WHAT IS REQUIRED: Set down each of the records below exactly as it reads. No pictures go into the copy.

[Colored shape movement records]
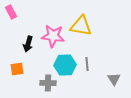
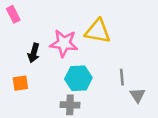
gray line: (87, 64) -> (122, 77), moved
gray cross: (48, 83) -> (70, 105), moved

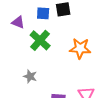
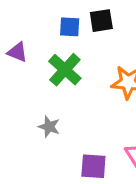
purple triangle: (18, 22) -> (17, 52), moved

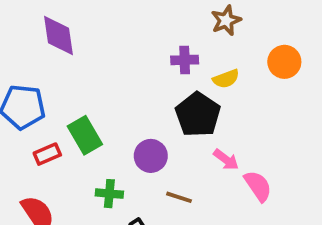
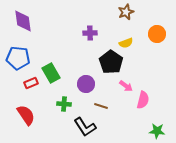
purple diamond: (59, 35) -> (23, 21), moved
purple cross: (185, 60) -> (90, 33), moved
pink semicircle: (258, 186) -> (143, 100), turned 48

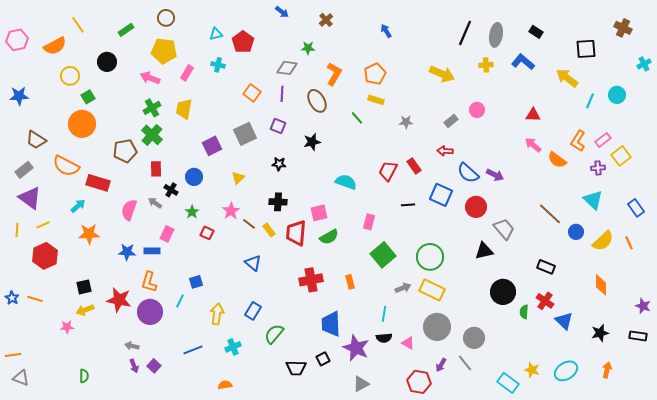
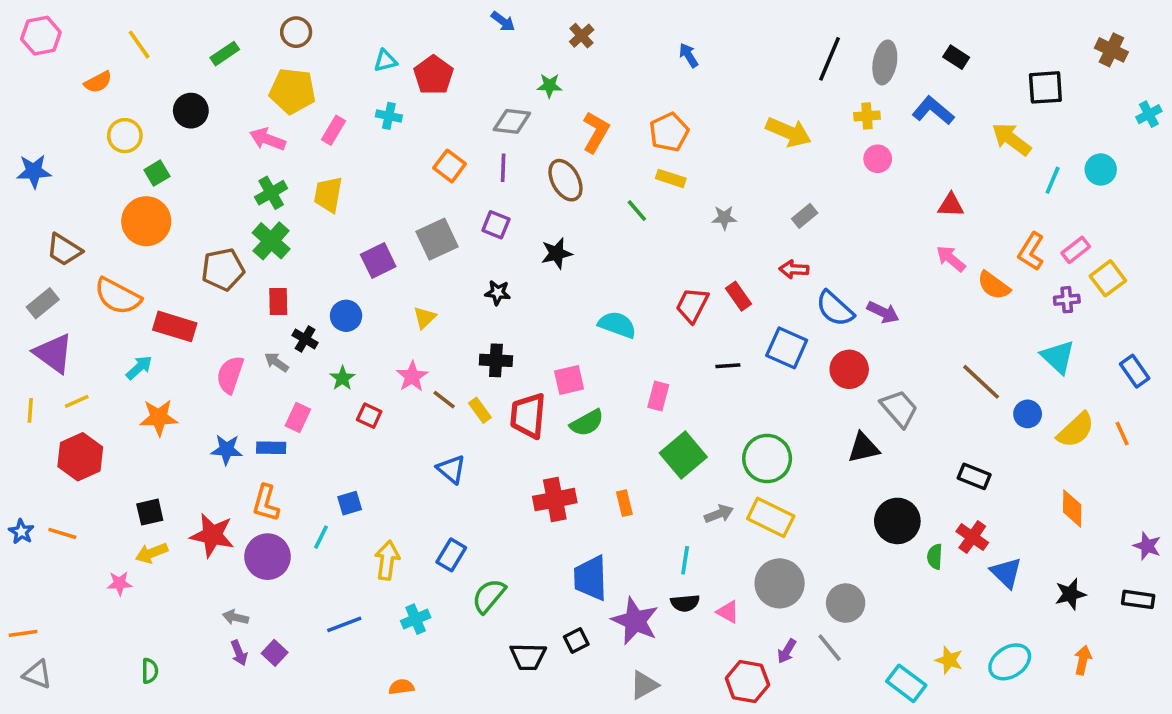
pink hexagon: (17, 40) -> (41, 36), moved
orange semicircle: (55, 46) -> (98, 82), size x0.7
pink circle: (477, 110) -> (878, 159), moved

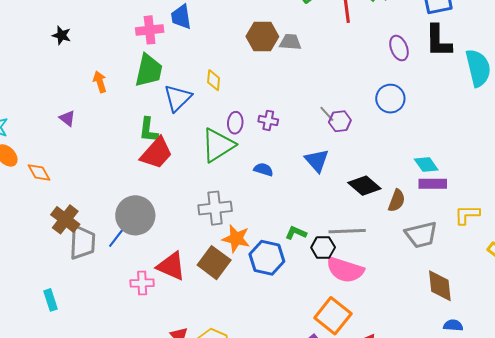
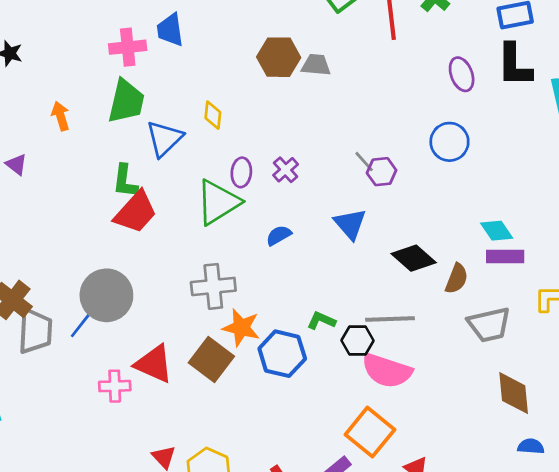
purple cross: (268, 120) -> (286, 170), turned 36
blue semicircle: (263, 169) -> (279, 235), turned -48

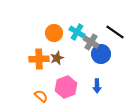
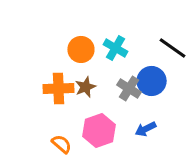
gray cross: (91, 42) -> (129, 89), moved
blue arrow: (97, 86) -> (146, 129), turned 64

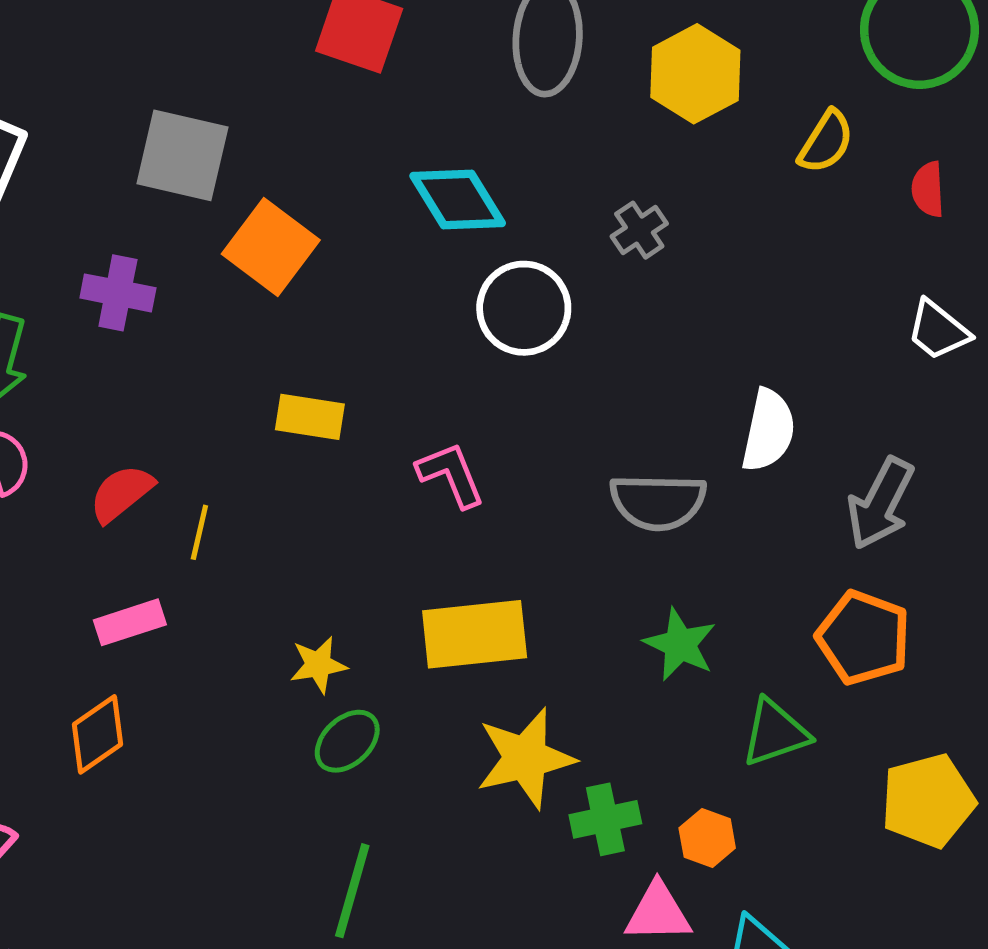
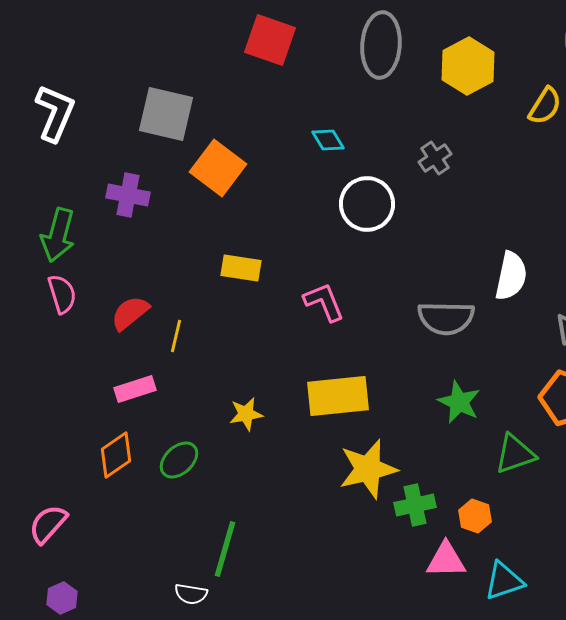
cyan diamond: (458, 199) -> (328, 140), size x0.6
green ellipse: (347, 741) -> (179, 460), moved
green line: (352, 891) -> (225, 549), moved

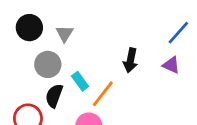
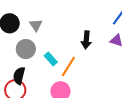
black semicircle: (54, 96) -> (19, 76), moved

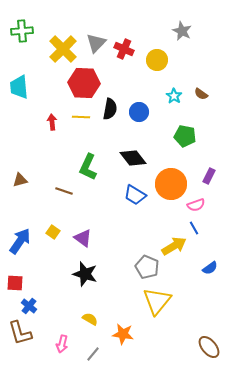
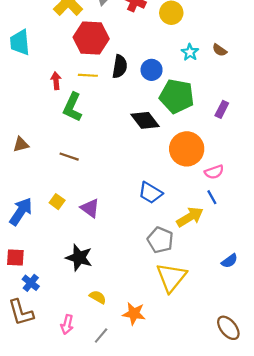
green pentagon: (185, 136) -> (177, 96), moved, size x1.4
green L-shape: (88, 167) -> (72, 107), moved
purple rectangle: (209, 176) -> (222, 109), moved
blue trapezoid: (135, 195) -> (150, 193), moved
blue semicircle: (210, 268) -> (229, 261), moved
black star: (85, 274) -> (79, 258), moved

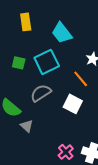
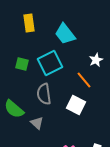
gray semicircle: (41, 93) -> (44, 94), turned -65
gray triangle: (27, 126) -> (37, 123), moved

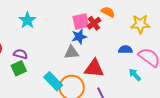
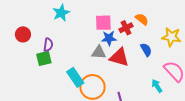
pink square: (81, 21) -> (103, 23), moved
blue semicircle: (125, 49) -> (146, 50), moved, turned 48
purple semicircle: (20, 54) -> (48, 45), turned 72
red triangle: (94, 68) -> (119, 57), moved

SOLUTION TO THE PROBLEM:
gray line: (87, 64) -> (122, 77), moved
gray cross: (48, 83) -> (70, 105), moved

purple triangle: (18, 22) -> (17, 52), moved

purple diamond: (59, 35) -> (23, 21), moved
purple cross: (185, 60) -> (90, 33), moved
pink semicircle: (258, 186) -> (143, 100), turned 48

pink hexagon: (17, 40) -> (41, 36), moved
orange semicircle: (55, 46) -> (98, 82), size x0.7
pink circle: (477, 110) -> (878, 159), moved

purple cross: (268, 120) -> (286, 170), turned 36
blue semicircle: (263, 169) -> (279, 235), turned -48

gray cross: (91, 42) -> (129, 89), moved
blue arrow: (97, 86) -> (146, 129), turned 64

cyan diamond: (458, 199) -> (328, 140), size x0.6
green ellipse: (347, 741) -> (179, 460), moved
green line: (352, 891) -> (225, 549), moved

black semicircle: (54, 96) -> (19, 76), moved

green pentagon: (185, 136) -> (177, 96), moved, size x1.4
green L-shape: (88, 167) -> (72, 107), moved
purple rectangle: (209, 176) -> (222, 109), moved
blue trapezoid: (135, 195) -> (150, 193), moved
blue semicircle: (210, 268) -> (229, 261), moved
black star: (85, 274) -> (79, 258), moved

gray semicircle: (41, 93) -> (44, 94), turned -65
gray triangle: (27, 126) -> (37, 123), moved

pink square: (81, 21) -> (103, 23), moved
blue semicircle: (125, 49) -> (146, 50), moved, turned 48
purple semicircle: (20, 54) -> (48, 45), turned 72
red triangle: (94, 68) -> (119, 57), moved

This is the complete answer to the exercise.